### Exercise directions
The entries are to be given back verbatim; no picture is to be copied.

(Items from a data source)
──────────

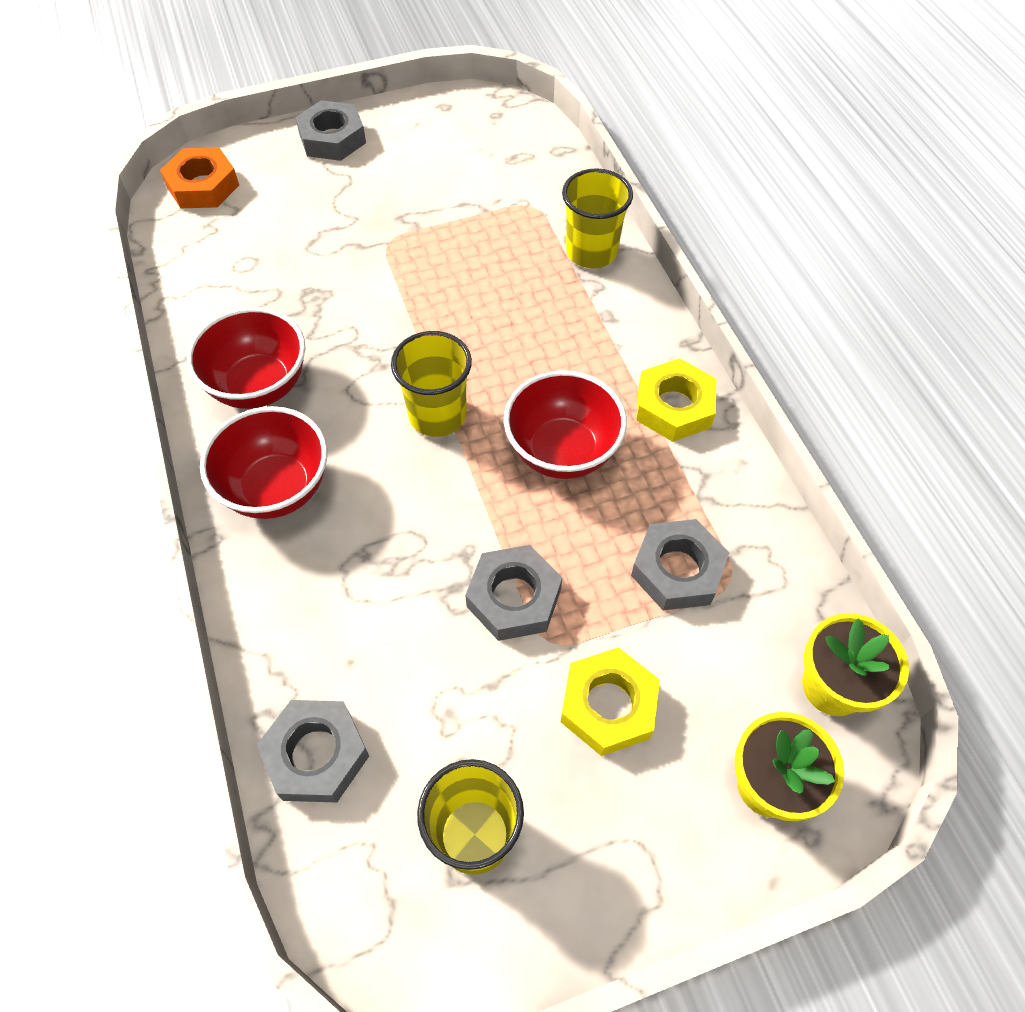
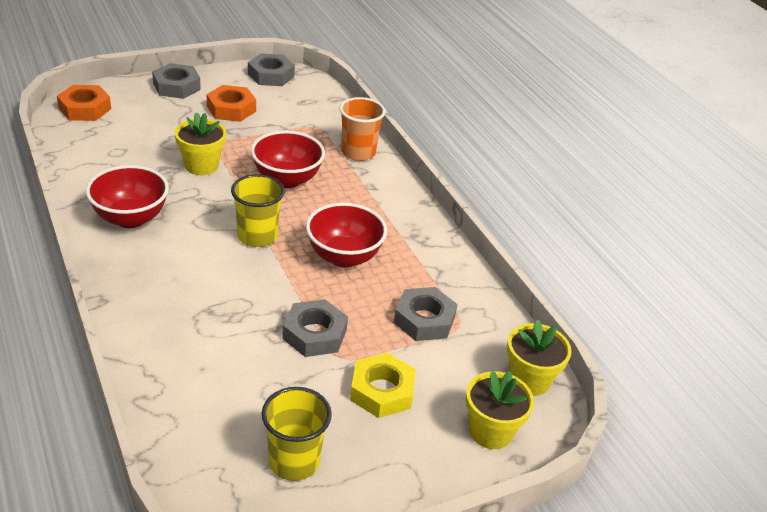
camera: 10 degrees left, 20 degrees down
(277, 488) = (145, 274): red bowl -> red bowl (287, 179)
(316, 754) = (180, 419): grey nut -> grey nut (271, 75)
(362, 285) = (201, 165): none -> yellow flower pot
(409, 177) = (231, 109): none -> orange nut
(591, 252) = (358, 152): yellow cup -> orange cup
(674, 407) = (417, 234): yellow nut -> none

──────────

### Reply to the exercise
camera: 10 degrees left, 20 degrees down
(277, 488) = (145, 274): red bowl -> red bowl (287, 179)
(316, 754) = (180, 419): grey nut -> grey nut (271, 75)
(362, 285) = (201, 165): none -> yellow flower pot
(409, 177) = (231, 109): none -> orange nut
(591, 252) = (358, 152): yellow cup -> orange cup
(674, 407) = (417, 234): yellow nut -> none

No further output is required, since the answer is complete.